▶ _PROBLEM STATEMENT_: Would you transcribe exactly the lines from the beginning of the records below through the line with "degrees clockwise |", both included, omitting the pictures?
[Opening SUPPLIED ENTRIES section]
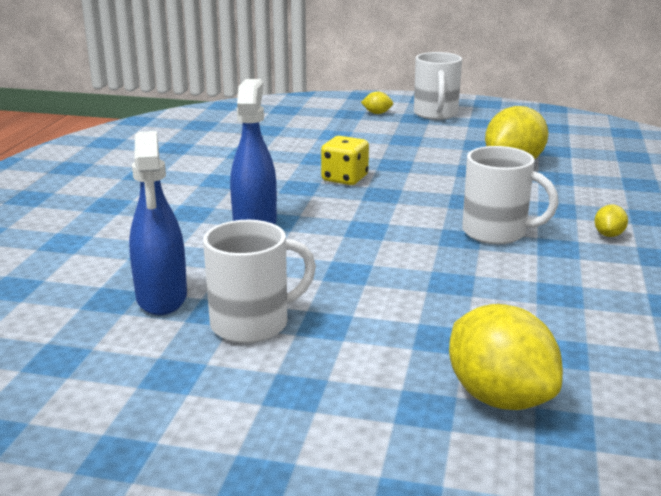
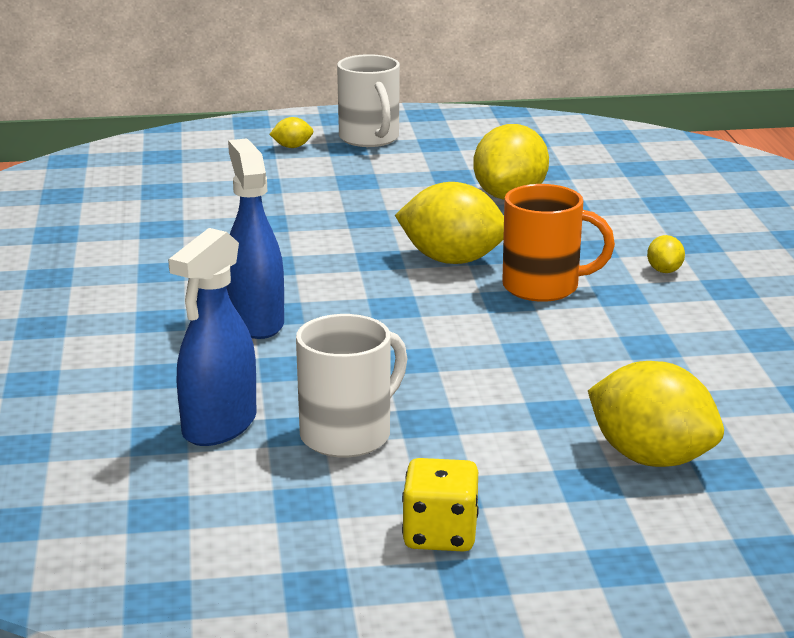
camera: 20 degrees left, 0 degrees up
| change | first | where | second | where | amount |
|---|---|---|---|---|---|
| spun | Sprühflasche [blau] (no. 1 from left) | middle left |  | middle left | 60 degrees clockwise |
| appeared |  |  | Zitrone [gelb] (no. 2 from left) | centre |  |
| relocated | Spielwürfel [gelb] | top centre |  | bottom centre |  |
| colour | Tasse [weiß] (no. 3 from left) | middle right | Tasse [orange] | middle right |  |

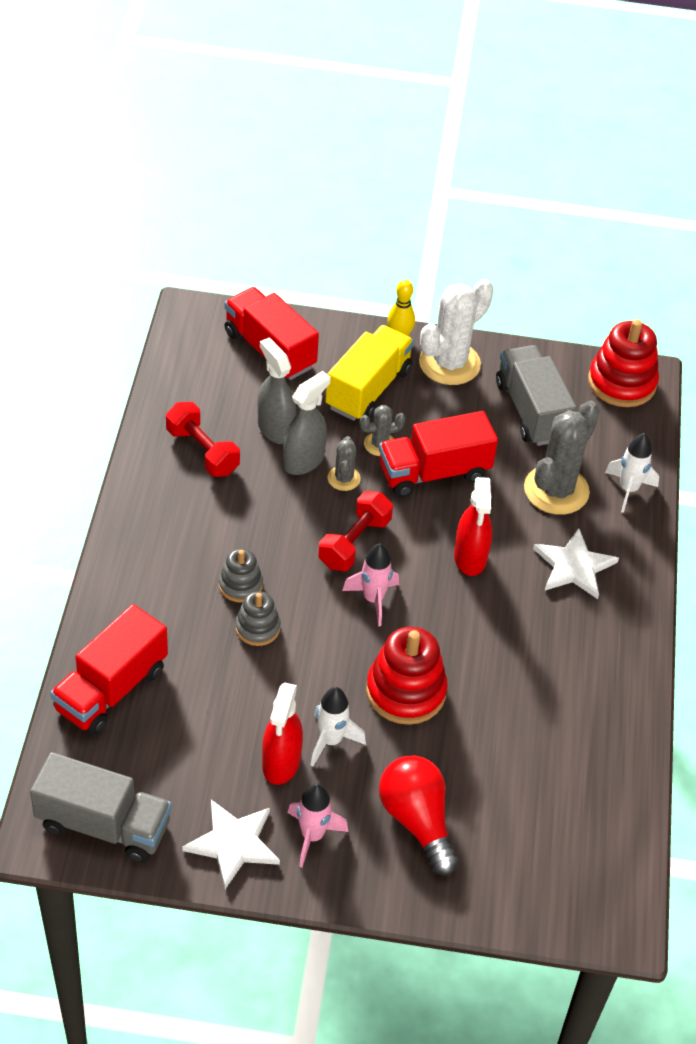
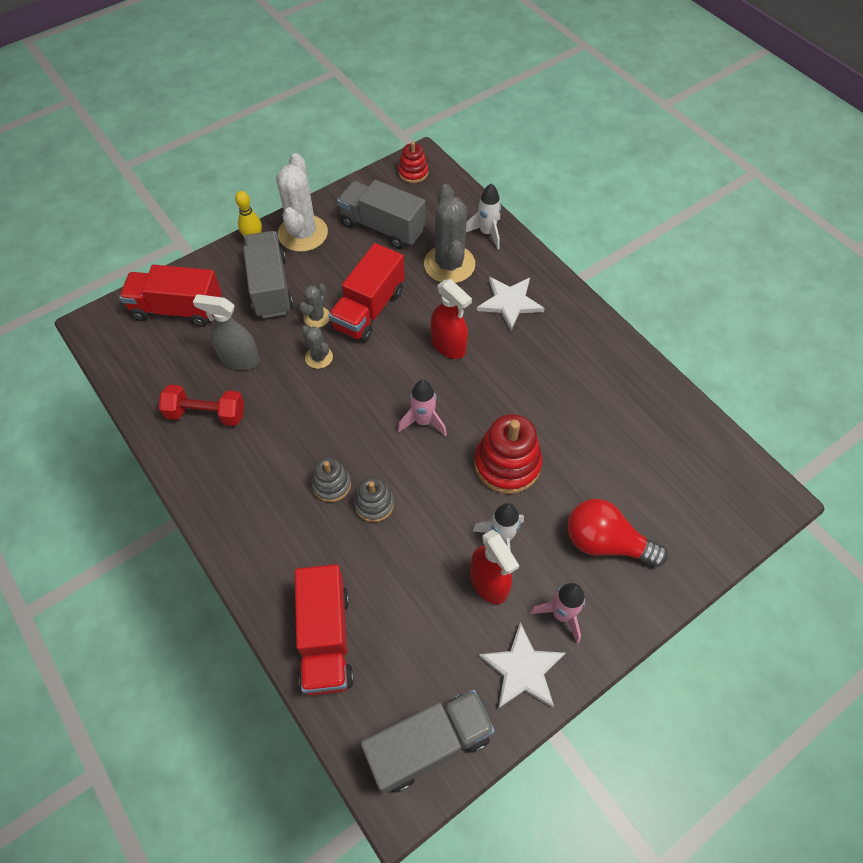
camera: 40 degrees left, 10 degrees up
| change | first | where | second | where | amount |
|---|---|---|---|---|---|
| colour | Lastwagen [gelb] | centre | Lastwagen [grau] (no. 1 from left) | top left |  |
| size | Stapelspielzeug [rot] (no. 2 from left in the first image) | middle right | Stapelspielzeug [rot] (no. 1 from left) | top centre | x0.57 |
| missing | Sprühflasche [grau] (no. 2 from left) | centre |  |  |  |
| missing | Hantel [rot] (no. 2 from left) | centre |  |  |  |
[Closing SUPPLIED ENTRIES section]
▶ _YOUR RESPONSE_:
camera: 20 degrees left, 0 degrees up
| change | first | where | second | where | amount |
|---|---|---|---|---|---|
| spun | Sprühflasche [blau] (no. 1 from left) | middle left |  | middle left | 60 degrees clockwise |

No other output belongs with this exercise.